**Work item**
Every line of the data below is to be given again as it appears, with the images removed.

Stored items
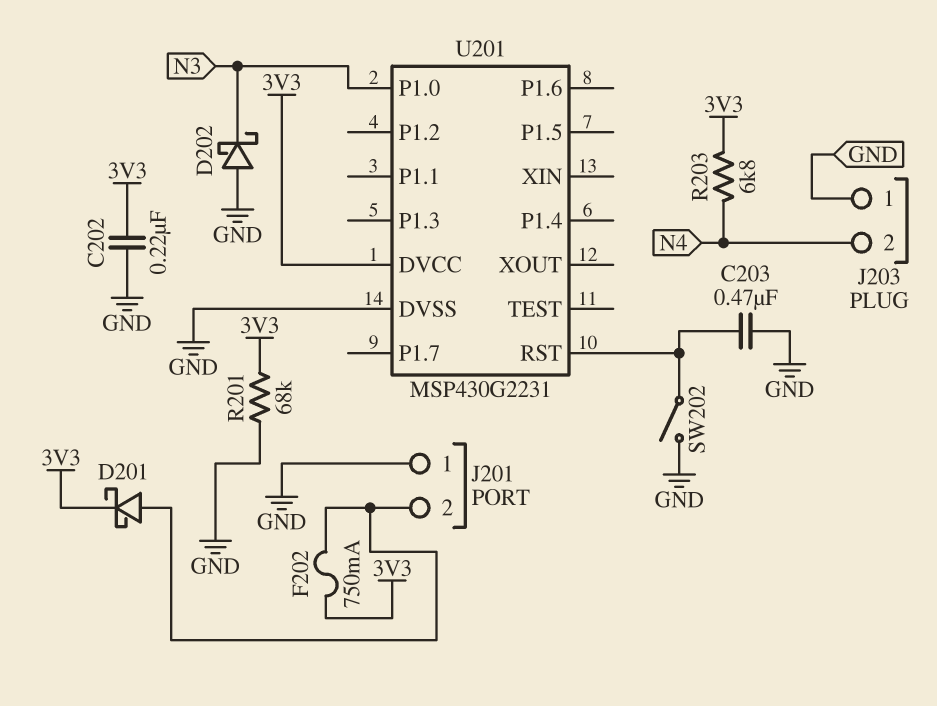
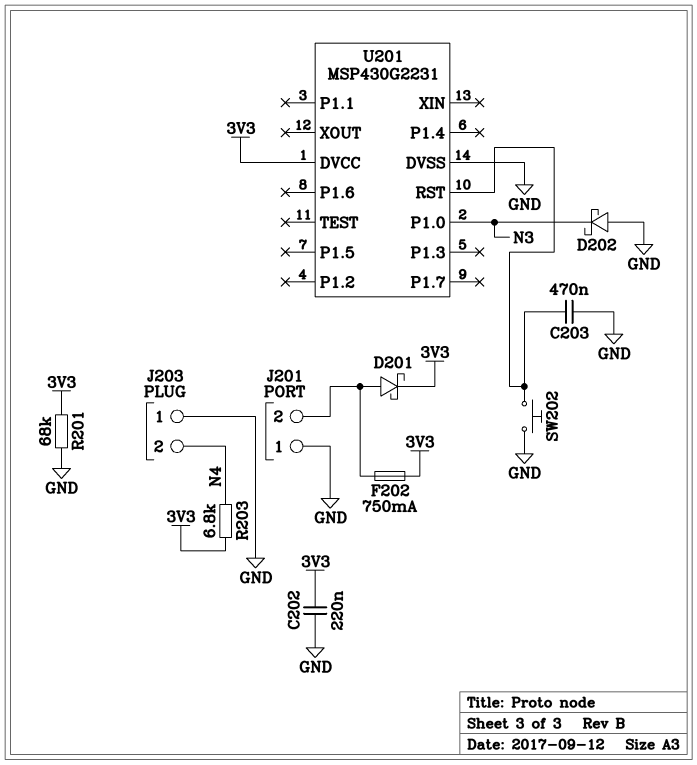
SW202: switch (GND, U201/RST) -> button (GND, U201/RST)

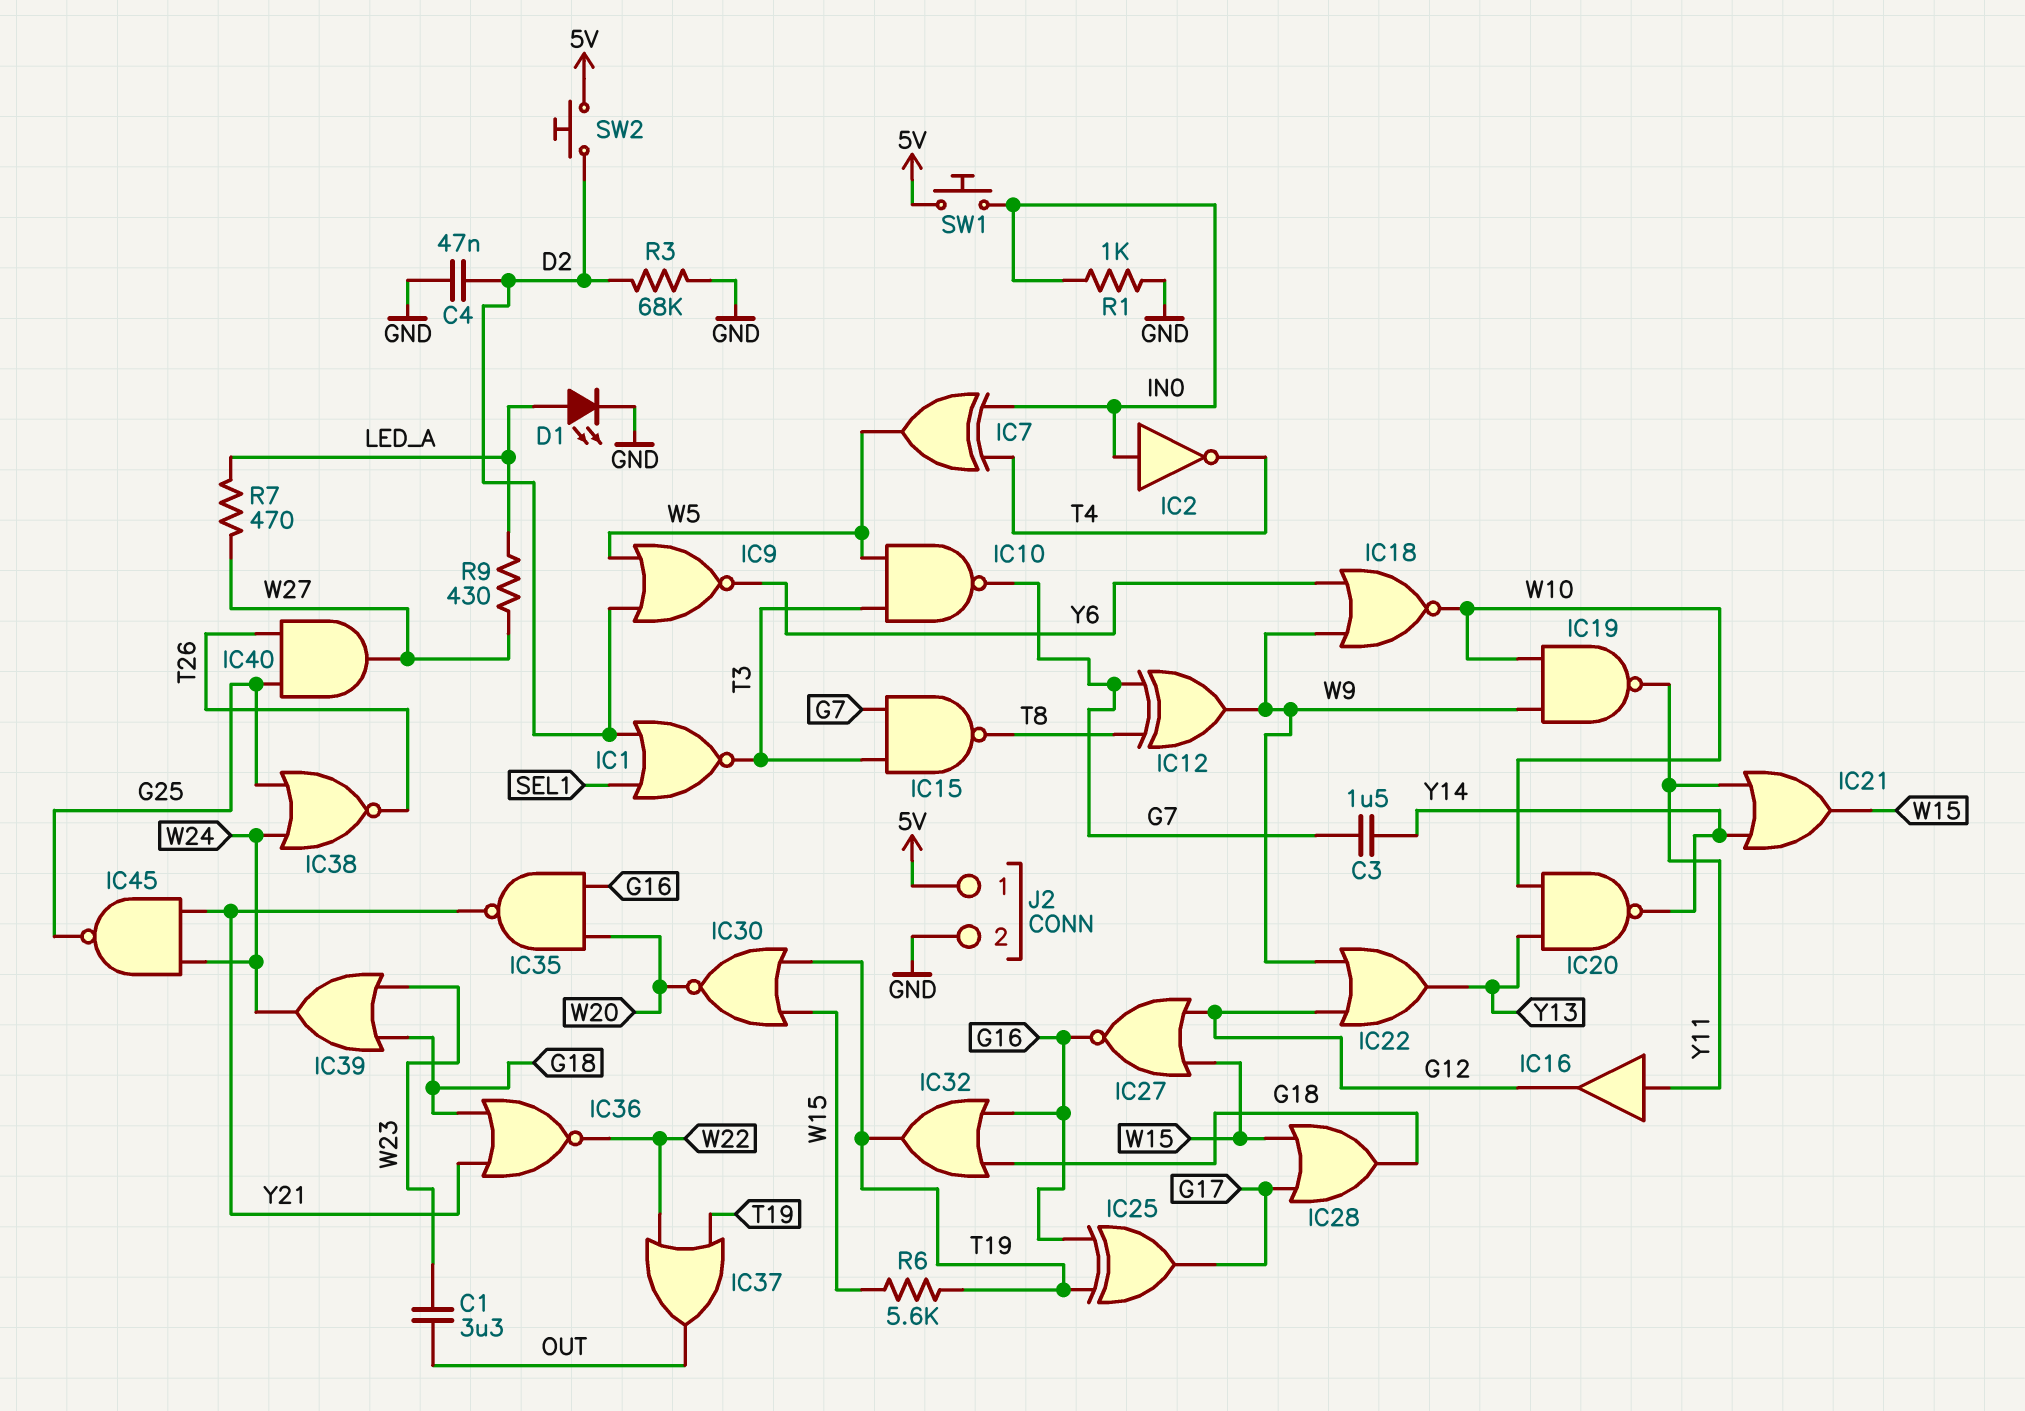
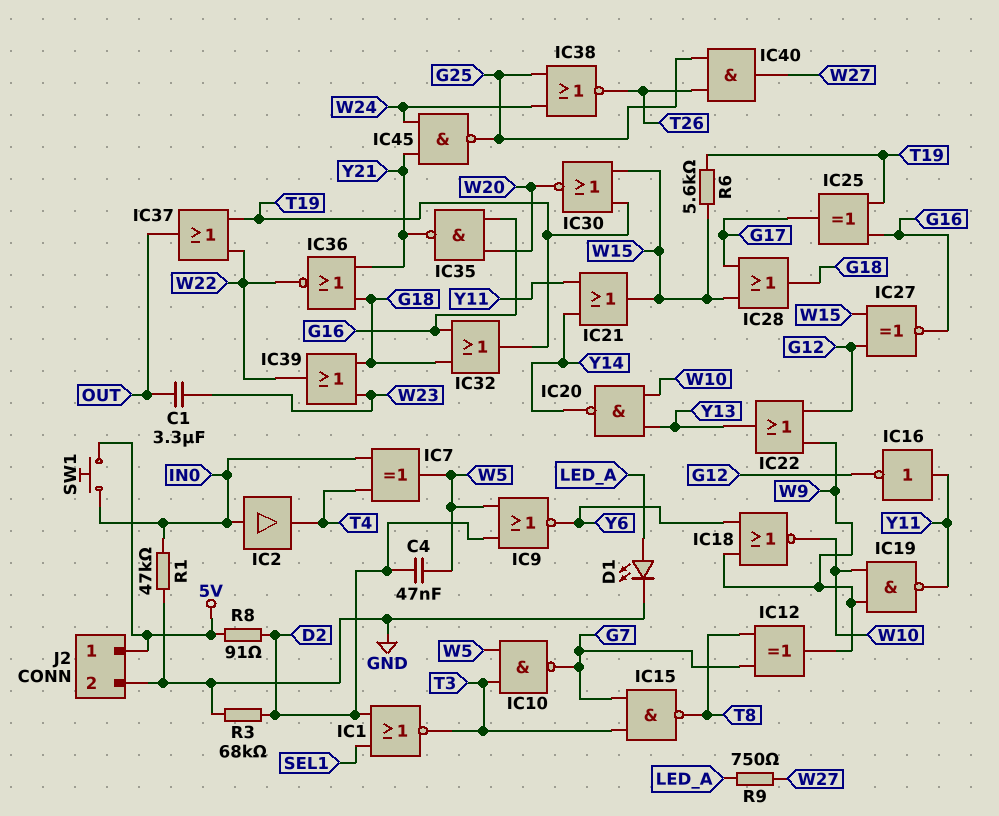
C3: 1.5uF (G7, Y14) -> none
C4: 47nF (D2, GND) -> 47nF (D2, W5)
IC2: NOT (in IN0, out T4) -> buffer (in IN0, out T4)
IC16: buffer (in Y11, out G12) -> NOT (in Y11, out G12)
IC27: NOR (in G12, in W15, out G16) -> XNOR (in G12, in W15, out G16)
IC39: OR (in G18, in W23, out W24) -> OR (in G18, in W23, out W22)
R1: 1k (GND, IN0) -> 47k (GND, IN0)
R7: 470 (LED_A, W27) -> none
R8: none -> 91 (5V, D2)
R9: 430 (LED_A, W27) -> 750 (LED_A, W27)
SW2: button (5V, D2) -> none

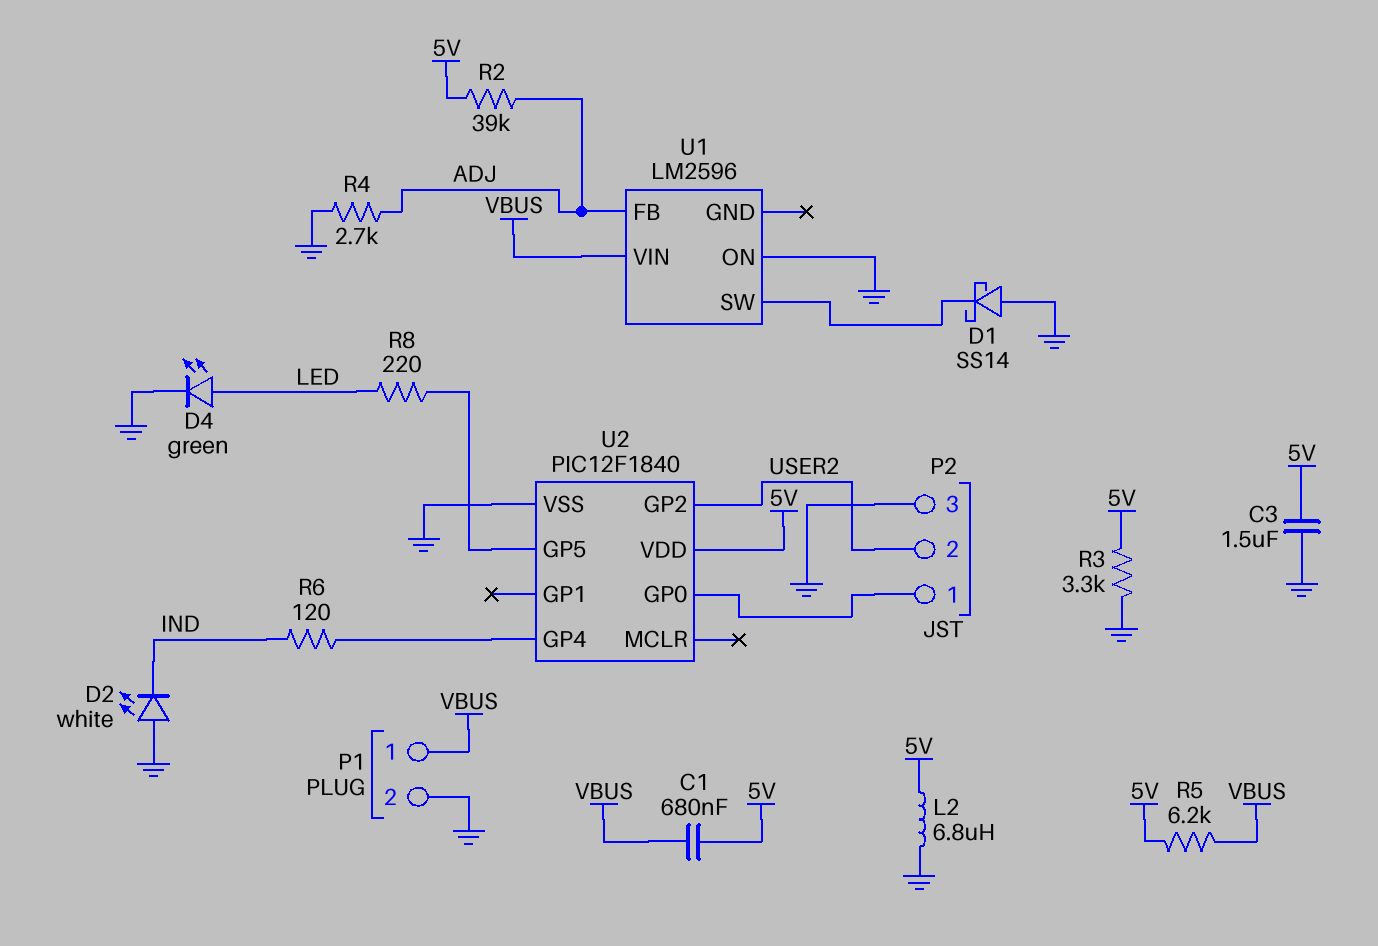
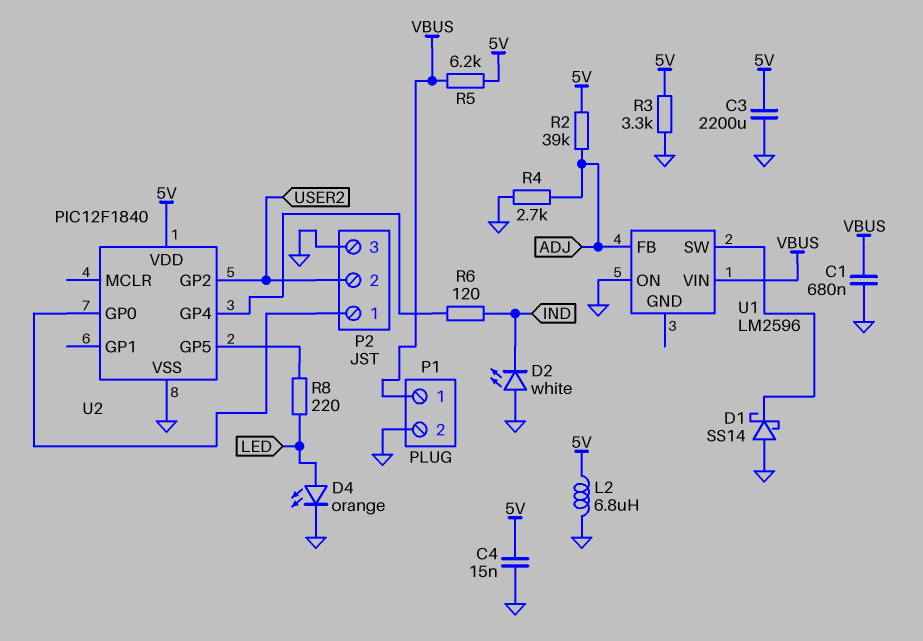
C1: 680nF (5V, VBUS) -> 680nF (GND, VBUS)
C3: 1.5uF (5V, GND) -> 2200uF (5V, GND)
C4: none -> 15nF (5V, GND)
D4: LED green (A LED, K GND) -> LED orange (A LED, K GND)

**Result of the exercise**
SW202: switch (GND, U201/RST) -> button (GND, U201/RST)

C3: 1.5uF (G7, Y14) -> none
C4: 47nF (D2, GND) -> 47nF (D2, W5)
IC2: NOT (in IN0, out T4) -> buffer (in IN0, out T4)
IC16: buffer (in Y11, out G12) -> NOT (in Y11, out G12)
IC27: NOR (in G12, in W15, out G16) -> XNOR (in G12, in W15, out G16)
IC39: OR (in G18, in W23, out W24) -> OR (in G18, in W23, out W22)
R1: 1k (GND, IN0) -> 47k (GND, IN0)
R7: 470 (LED_A, W27) -> none
R8: none -> 91 (5V, D2)
R9: 430 (LED_A, W27) -> 750 (LED_A, W27)
SW2: button (5V, D2) -> none

C1: 680nF (5V, VBUS) -> 680nF (GND, VBUS)
C3: 1.5uF (5V, GND) -> 2200uF (5V, GND)
C4: none -> 15nF (5V, GND)
D4: LED green (A LED, K GND) -> LED orange (A LED, K GND)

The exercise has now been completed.